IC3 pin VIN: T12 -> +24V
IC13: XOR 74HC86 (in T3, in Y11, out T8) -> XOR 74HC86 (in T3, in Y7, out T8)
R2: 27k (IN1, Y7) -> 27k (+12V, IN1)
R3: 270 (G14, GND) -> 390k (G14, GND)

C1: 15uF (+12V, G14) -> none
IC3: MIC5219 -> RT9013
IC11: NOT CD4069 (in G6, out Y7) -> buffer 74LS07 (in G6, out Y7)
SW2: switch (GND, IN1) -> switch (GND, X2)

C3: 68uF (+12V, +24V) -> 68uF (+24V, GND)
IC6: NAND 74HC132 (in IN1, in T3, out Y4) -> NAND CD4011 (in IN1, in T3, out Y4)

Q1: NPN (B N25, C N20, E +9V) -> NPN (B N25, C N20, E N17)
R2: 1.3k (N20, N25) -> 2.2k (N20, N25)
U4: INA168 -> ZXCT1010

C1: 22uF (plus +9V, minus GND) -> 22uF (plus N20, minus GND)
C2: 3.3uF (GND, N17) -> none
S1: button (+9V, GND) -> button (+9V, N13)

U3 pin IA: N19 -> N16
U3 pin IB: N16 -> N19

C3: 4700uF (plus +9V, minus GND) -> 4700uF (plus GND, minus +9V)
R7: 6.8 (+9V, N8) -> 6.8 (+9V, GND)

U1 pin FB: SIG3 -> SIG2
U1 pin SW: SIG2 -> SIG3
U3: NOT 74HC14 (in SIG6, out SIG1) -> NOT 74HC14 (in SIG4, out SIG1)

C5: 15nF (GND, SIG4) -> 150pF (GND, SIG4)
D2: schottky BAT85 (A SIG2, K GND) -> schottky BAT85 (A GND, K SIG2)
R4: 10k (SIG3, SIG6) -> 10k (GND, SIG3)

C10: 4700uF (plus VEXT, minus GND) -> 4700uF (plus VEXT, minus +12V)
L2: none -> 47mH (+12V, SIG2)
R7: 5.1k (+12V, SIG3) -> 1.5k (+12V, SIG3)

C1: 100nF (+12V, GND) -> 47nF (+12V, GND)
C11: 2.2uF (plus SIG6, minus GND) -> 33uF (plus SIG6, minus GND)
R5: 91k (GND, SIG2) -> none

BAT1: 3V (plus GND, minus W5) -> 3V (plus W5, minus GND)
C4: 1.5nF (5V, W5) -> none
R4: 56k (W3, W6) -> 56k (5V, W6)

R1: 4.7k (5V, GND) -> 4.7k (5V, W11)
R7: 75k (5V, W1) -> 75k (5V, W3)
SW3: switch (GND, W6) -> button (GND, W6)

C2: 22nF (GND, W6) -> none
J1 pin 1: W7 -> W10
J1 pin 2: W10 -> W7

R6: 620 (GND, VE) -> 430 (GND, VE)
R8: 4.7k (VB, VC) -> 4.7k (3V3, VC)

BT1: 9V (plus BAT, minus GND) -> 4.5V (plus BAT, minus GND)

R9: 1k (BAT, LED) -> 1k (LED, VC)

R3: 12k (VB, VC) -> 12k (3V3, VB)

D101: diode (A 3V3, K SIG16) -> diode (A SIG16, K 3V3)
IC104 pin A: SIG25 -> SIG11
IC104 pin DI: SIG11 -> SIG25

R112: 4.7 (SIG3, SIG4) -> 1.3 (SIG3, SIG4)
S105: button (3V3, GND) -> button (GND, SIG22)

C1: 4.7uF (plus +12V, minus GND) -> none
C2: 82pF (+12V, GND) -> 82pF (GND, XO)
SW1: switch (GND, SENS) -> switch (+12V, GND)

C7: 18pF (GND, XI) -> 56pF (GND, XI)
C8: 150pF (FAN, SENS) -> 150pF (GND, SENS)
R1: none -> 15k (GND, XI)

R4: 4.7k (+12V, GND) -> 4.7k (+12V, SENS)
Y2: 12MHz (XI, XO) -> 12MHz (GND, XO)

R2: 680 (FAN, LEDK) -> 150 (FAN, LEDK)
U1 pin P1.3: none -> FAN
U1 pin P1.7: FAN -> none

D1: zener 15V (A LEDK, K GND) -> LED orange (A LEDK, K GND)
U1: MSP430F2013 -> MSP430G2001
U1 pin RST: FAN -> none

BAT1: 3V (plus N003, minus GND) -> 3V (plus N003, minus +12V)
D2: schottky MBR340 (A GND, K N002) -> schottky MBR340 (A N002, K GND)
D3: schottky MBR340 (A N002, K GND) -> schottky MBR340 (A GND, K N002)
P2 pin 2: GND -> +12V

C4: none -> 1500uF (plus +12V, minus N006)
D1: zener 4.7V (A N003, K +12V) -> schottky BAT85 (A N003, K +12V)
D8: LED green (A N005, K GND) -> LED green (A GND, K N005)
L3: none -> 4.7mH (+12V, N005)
----
WHAT THE TASK REQUIRES → Looking at the records, report the number of lines that hold the string "LEDK", with no other text.

SOLUTION → 2